**Supplied data**
● ● ● ● ● ● ●

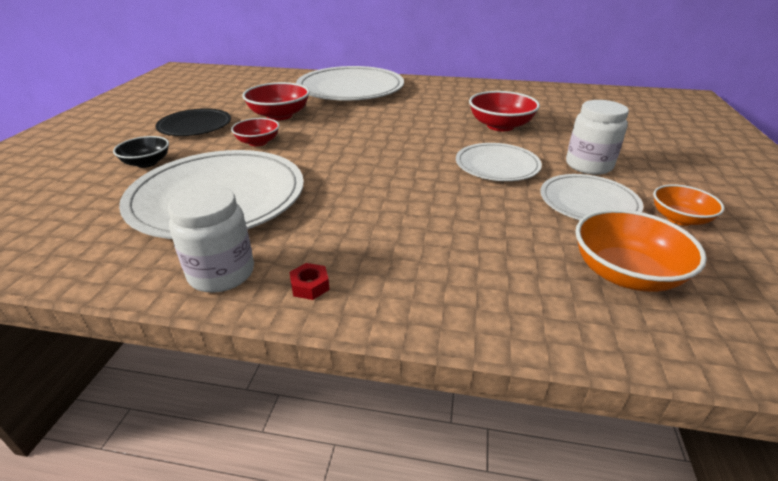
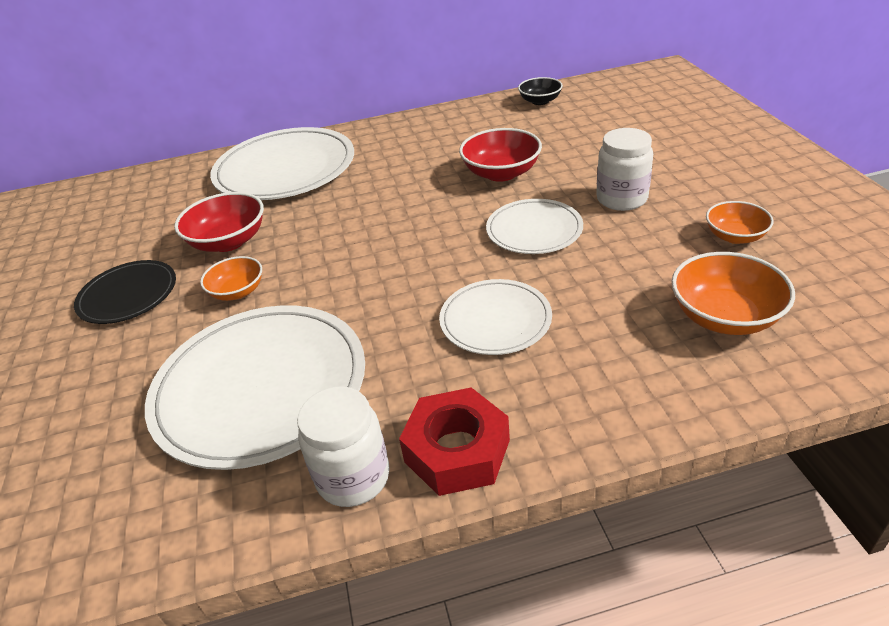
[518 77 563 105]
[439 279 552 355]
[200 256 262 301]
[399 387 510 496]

● ● ● ● ● ● ●

**Problem to work on**
Print the data again, word for word, without any pictures.

**Output of the task**
[518 77 563 105]
[439 279 552 355]
[200 256 262 301]
[399 387 510 496]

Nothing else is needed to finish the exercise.